======== Dataset excerpt

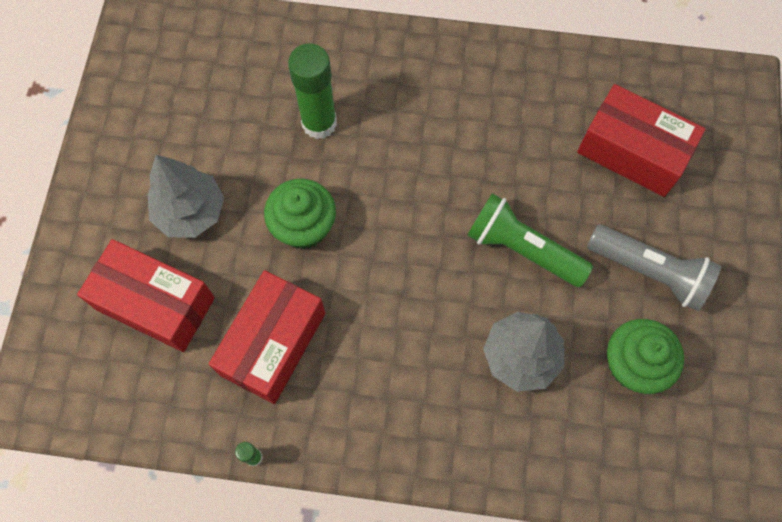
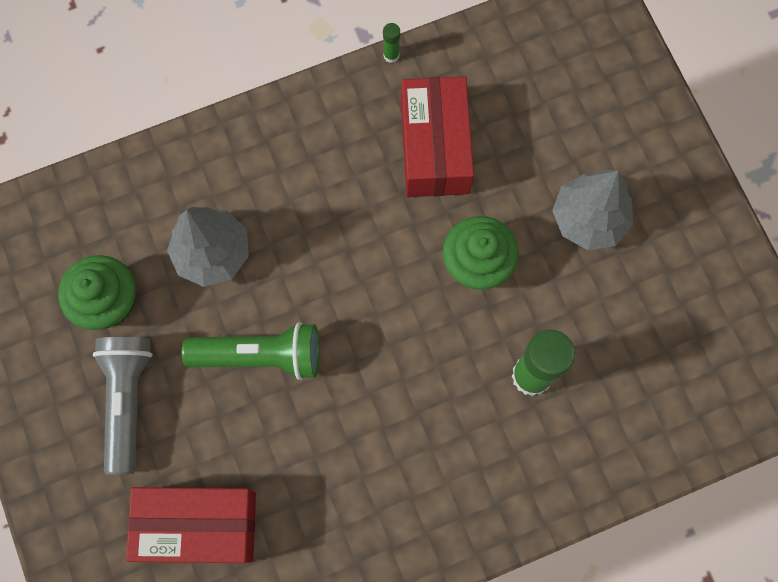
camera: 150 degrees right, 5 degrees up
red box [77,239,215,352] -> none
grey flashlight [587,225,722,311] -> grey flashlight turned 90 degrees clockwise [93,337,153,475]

================

About this exercise: Dropping every picture, restate the material word for word.

Answer to this problem:
camera: 150 degrees right, 5 degrees up
red box [77,239,215,352] -> none
grey flashlight [587,225,722,311] -> grey flashlight turned 90 degrees clockwise [93,337,153,475]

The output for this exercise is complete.